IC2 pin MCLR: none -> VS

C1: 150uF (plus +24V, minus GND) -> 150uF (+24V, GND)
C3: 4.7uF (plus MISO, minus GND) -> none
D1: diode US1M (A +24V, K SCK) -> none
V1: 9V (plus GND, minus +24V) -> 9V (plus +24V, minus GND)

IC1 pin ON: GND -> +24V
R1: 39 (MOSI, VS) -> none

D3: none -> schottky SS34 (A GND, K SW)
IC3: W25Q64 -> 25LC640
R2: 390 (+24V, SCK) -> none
◆ ◆ ◆ ◆
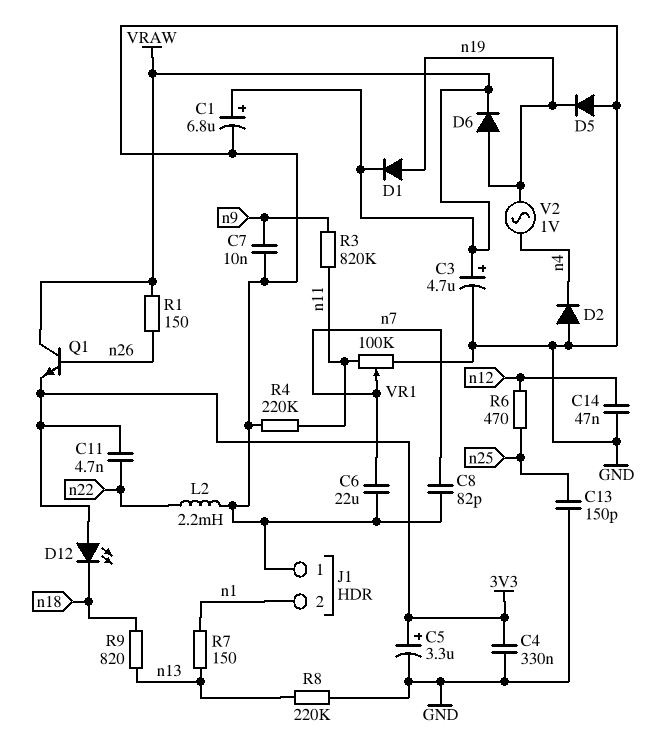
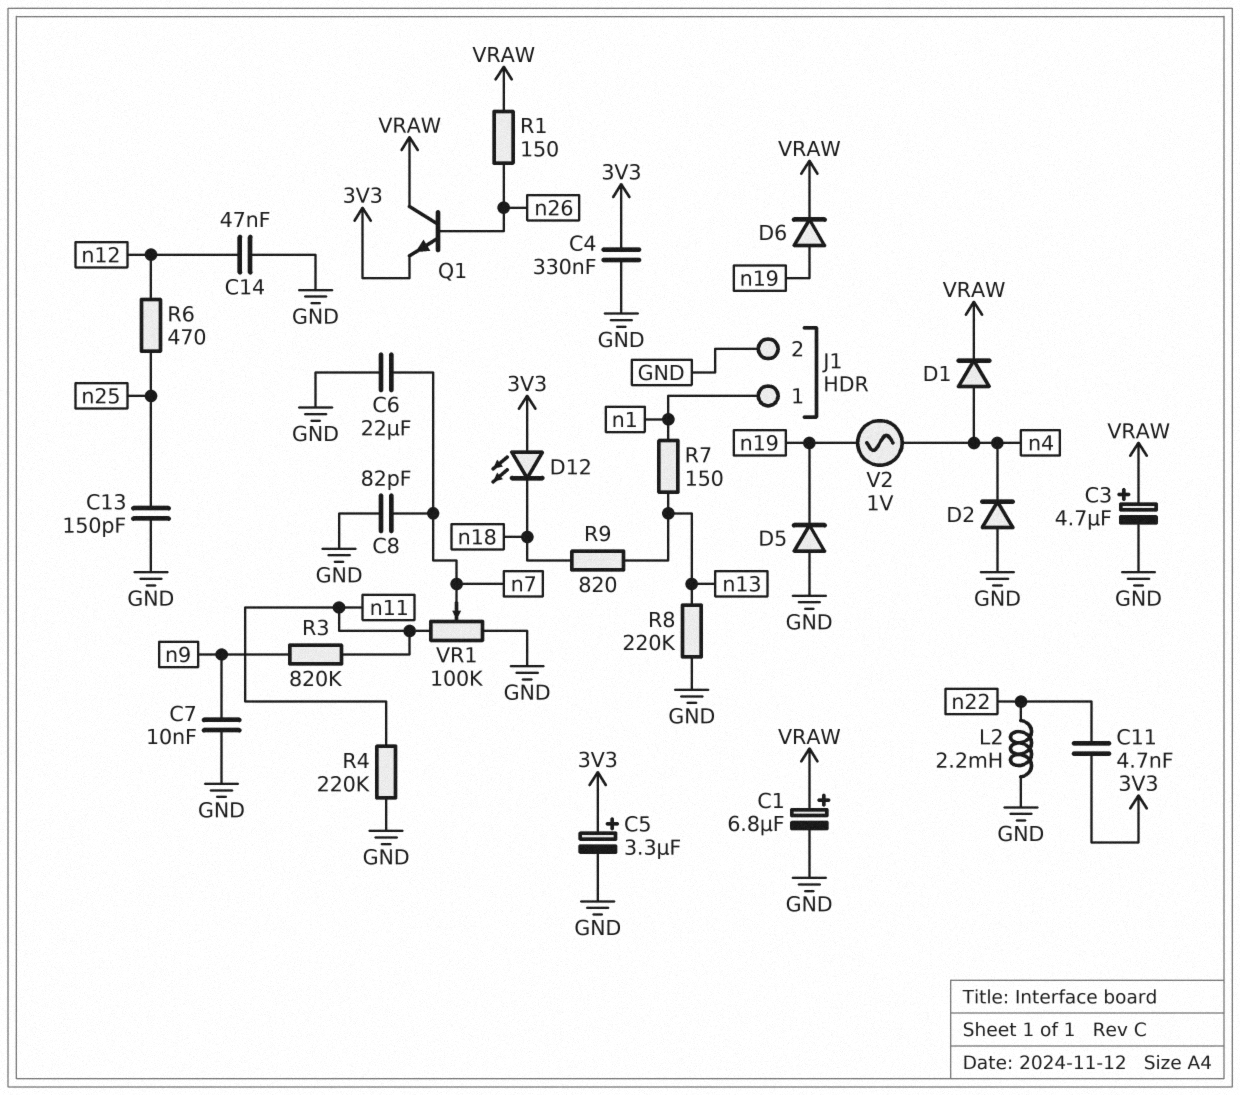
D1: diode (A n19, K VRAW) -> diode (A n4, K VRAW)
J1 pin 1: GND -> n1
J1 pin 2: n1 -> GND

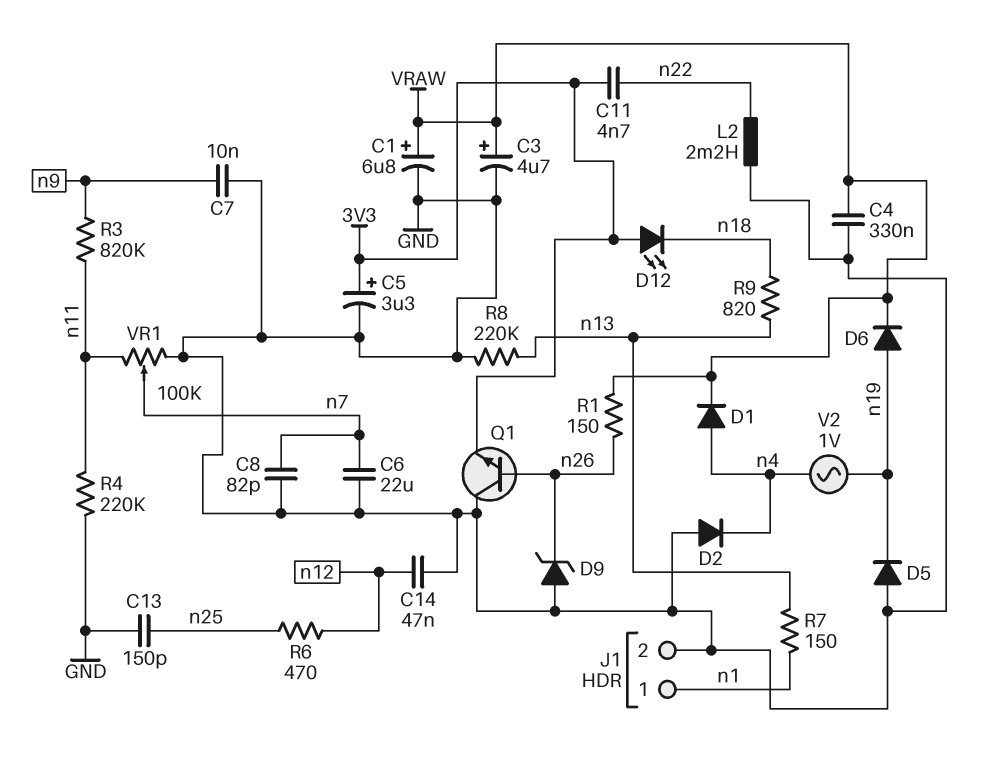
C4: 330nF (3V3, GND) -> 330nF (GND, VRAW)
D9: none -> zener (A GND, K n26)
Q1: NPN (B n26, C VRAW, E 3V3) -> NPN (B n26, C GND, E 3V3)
◆ ◆ ◆ ◆
**WHAT YOU HAVE TO DO:**
Within the material above, tally each line that contains "plus" and respond with the tally only.

**OUTPUT OF THE TASK:**
3